(Stored dataset items)

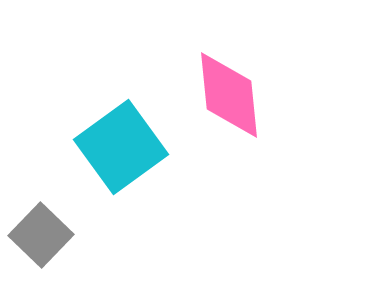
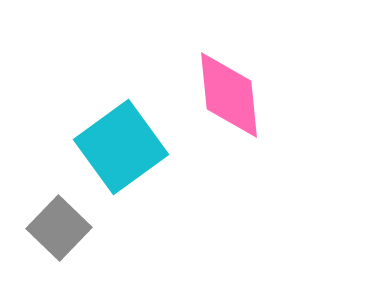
gray square: moved 18 px right, 7 px up
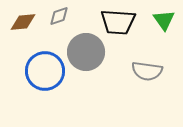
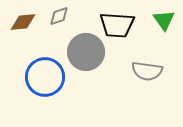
black trapezoid: moved 1 px left, 3 px down
blue circle: moved 6 px down
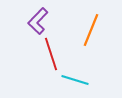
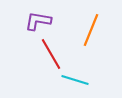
purple L-shape: rotated 56 degrees clockwise
red line: rotated 12 degrees counterclockwise
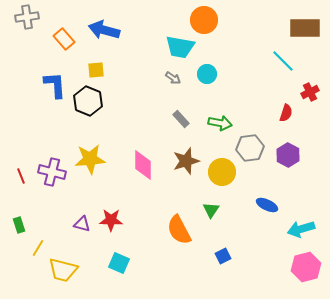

What you have to do: Although the records above include pictures, the copy must contain only their exact text.

Answer for the task:
gray square: moved 18 px right, 7 px up
black trapezoid: moved 1 px left, 3 px down
blue circle: moved 6 px down
purple L-shape: rotated 56 degrees clockwise
red line: rotated 12 degrees counterclockwise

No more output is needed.